→ **YOUR INSTRUCTIONS**: Would you transcribe the line containing "none -> bright_orange_juice_carton" and every line after it, through the end of the records below, exactly and with nothing else?

[[ EXCERPTED RECORDS, beginning ]]

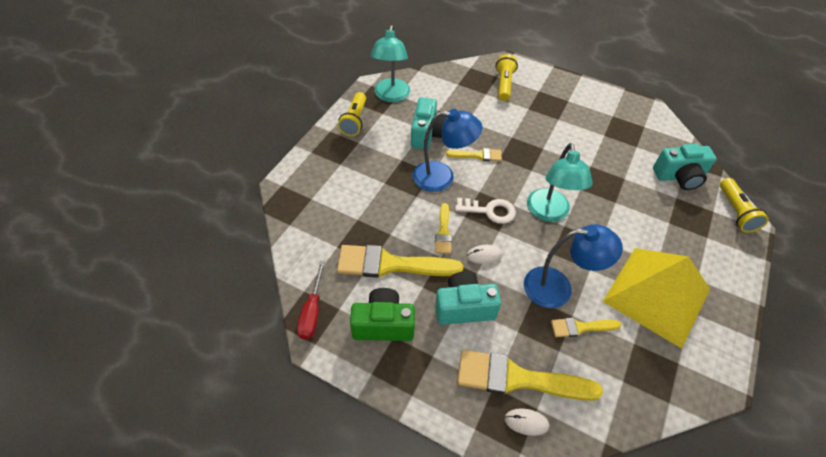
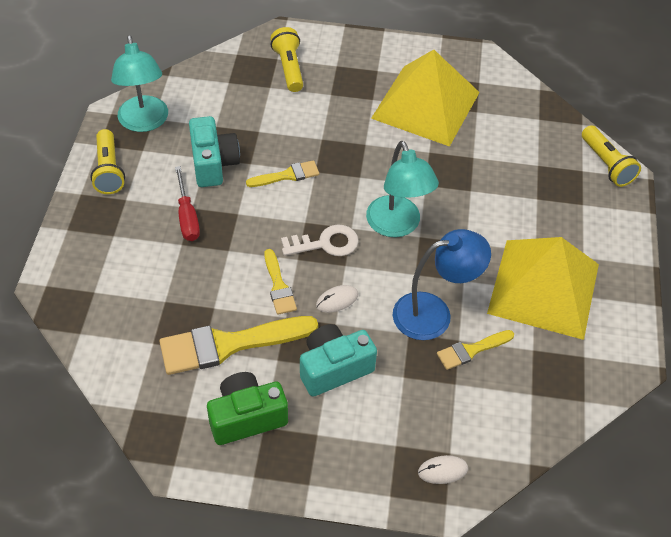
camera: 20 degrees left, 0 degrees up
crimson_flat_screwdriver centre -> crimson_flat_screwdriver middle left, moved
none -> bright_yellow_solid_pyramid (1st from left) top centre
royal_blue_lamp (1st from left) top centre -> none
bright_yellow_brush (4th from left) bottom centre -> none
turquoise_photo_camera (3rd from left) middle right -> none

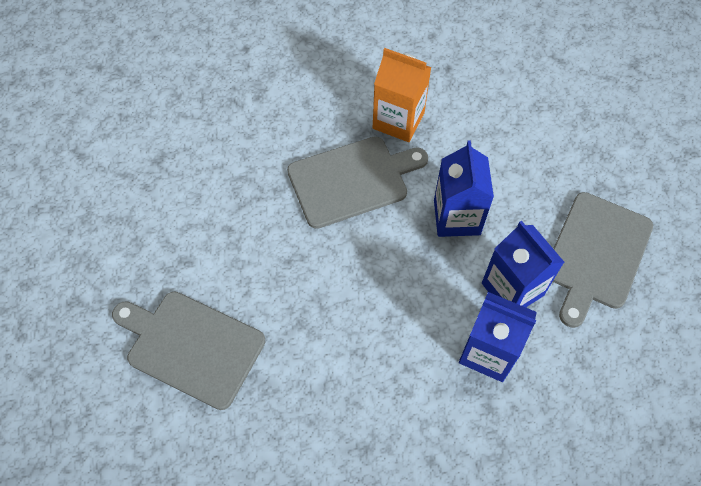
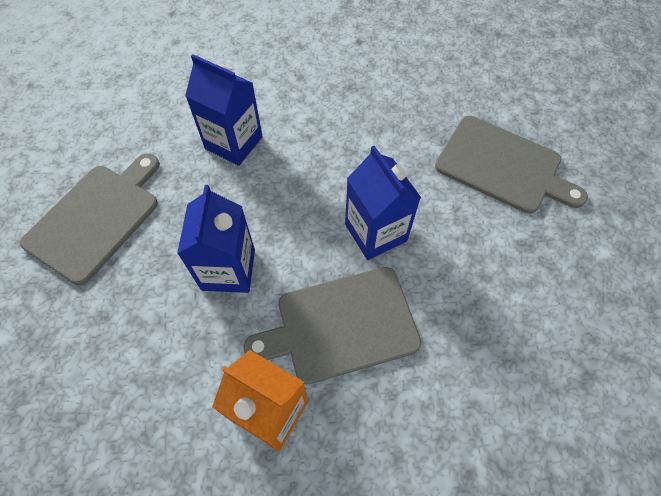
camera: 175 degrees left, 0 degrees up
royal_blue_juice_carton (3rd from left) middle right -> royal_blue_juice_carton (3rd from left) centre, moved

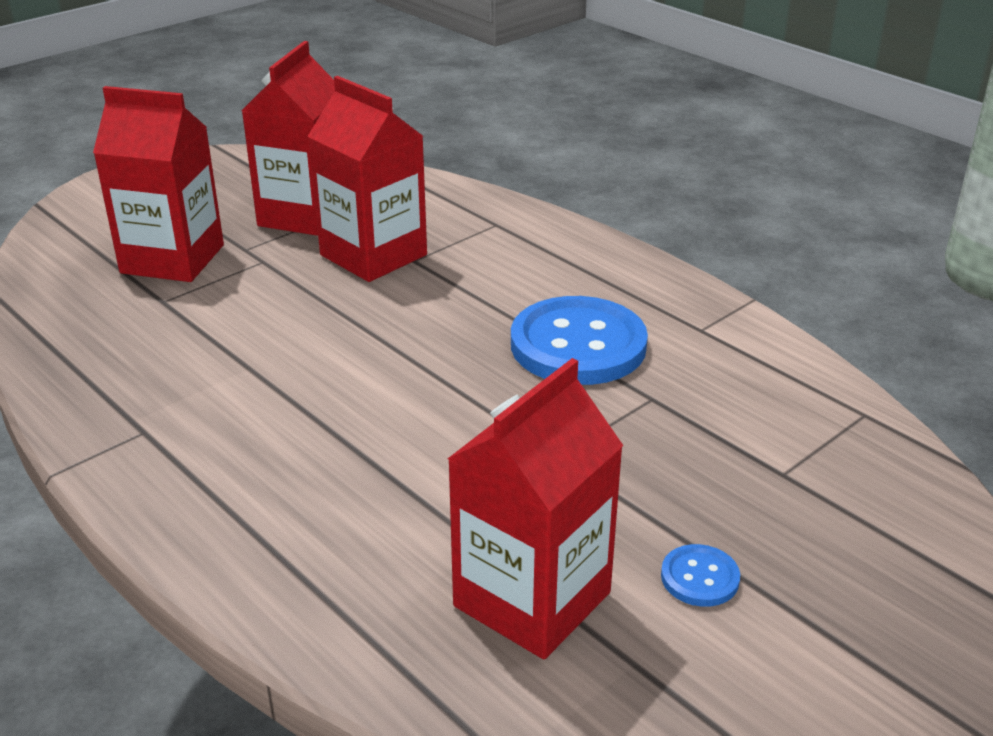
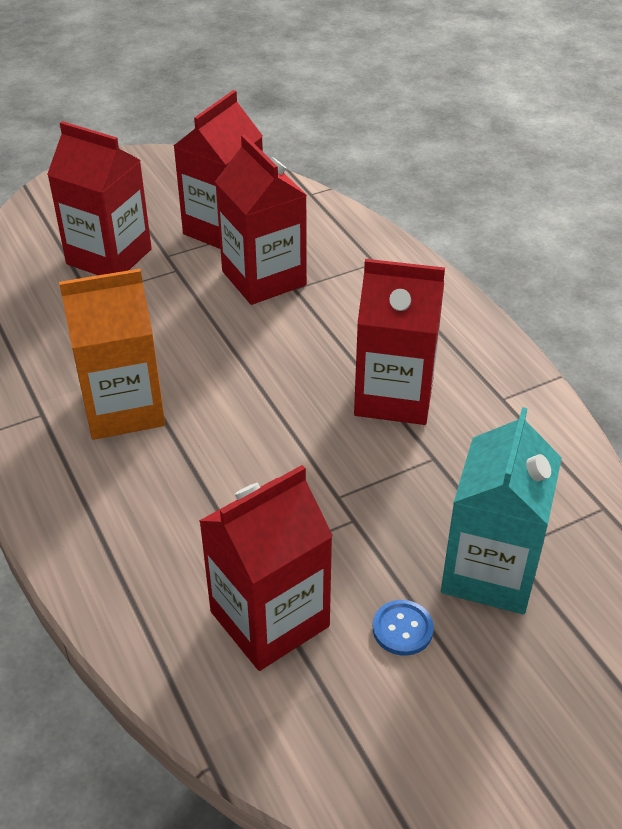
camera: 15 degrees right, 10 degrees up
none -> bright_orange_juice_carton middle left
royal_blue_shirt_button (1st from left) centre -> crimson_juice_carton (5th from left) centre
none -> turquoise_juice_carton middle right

[[ EXCERPTED RECORDS, end ]]

→ **ANSWER BELOW**:
none -> bright_orange_juice_carton middle left
royal_blue_shirt_button (1st from left) centre -> crimson_juice_carton (5th from left) centre
none -> turquoise_juice_carton middle right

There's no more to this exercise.